--- What the exercise asks ---
All lines from the one containing "(269, 419) = (366, 580): brown" through the final line of the entries are to be written out verbatim; no other line is to be included.

Data to examine START

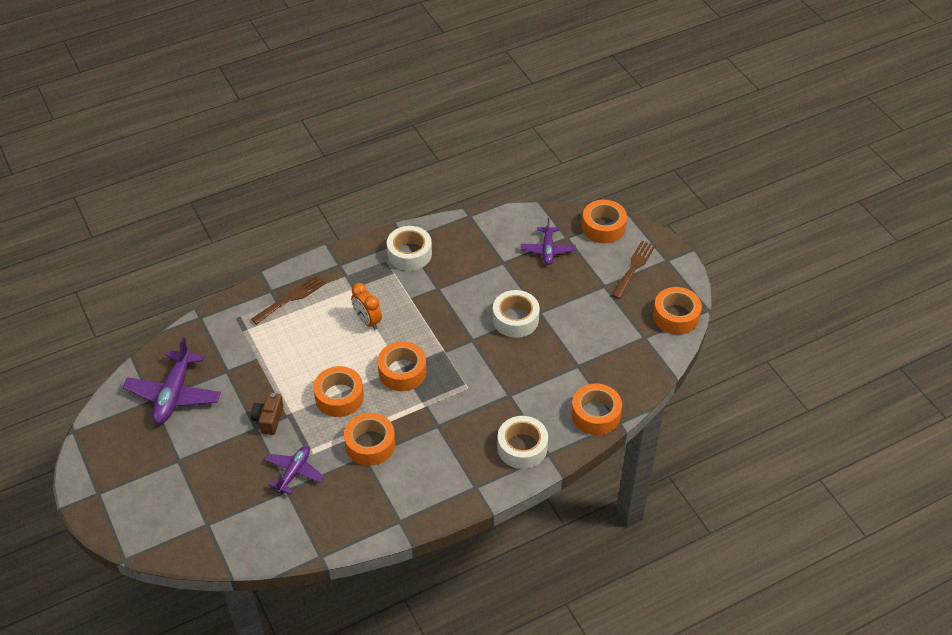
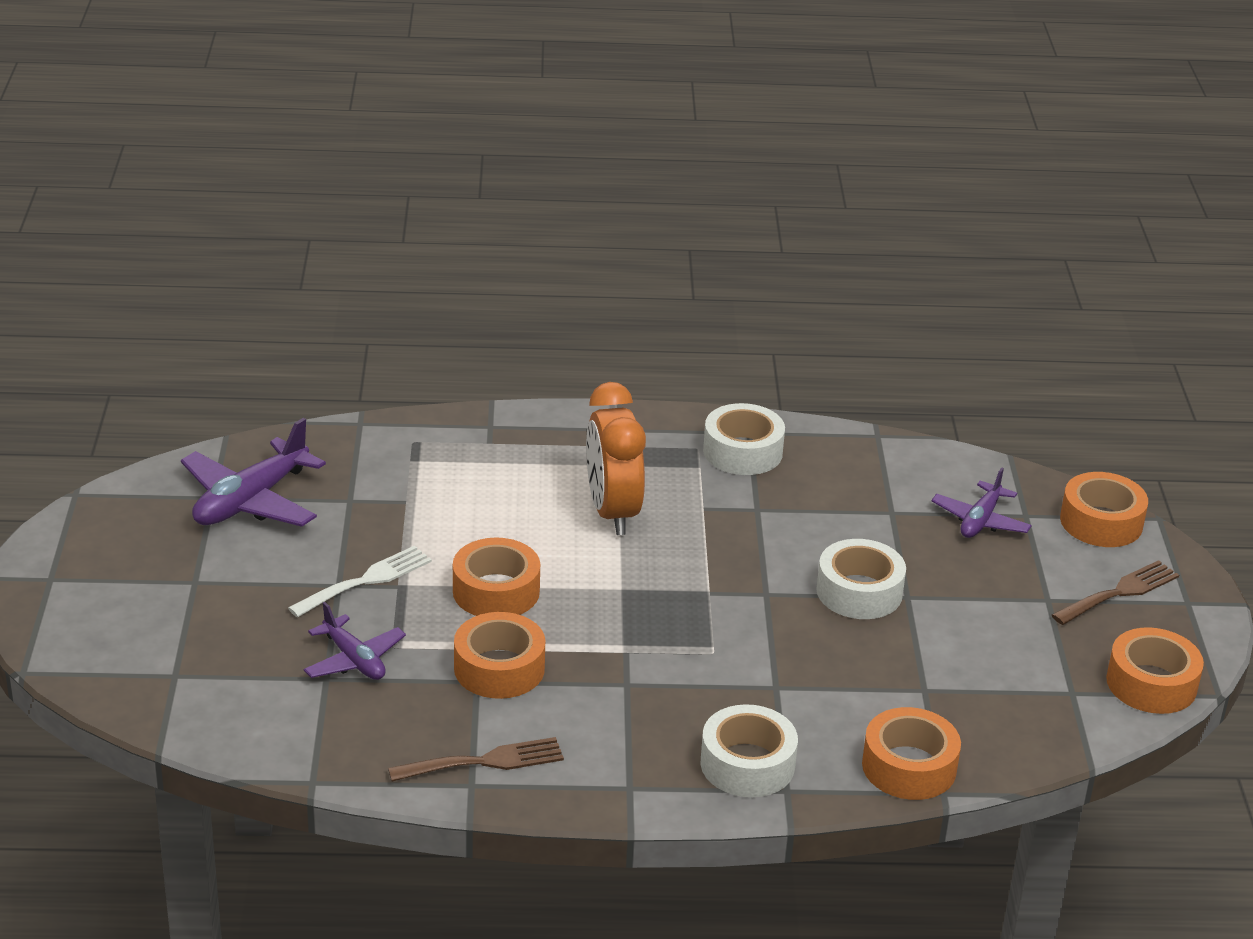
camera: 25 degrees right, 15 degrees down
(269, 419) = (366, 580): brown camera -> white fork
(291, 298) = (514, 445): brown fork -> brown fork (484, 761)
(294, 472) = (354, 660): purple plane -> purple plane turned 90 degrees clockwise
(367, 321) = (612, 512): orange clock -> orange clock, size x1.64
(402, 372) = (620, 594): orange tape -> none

Data to examine END

--- Final answer ---
(269, 419) = (366, 580): brown camera -> white fork
(291, 298) = (514, 445): brown fork -> brown fork (484, 761)
(294, 472) = (354, 660): purple plane -> purple plane turned 90 degrees clockwise
(367, 321) = (612, 512): orange clock -> orange clock, size x1.64
(402, 372) = (620, 594): orange tape -> none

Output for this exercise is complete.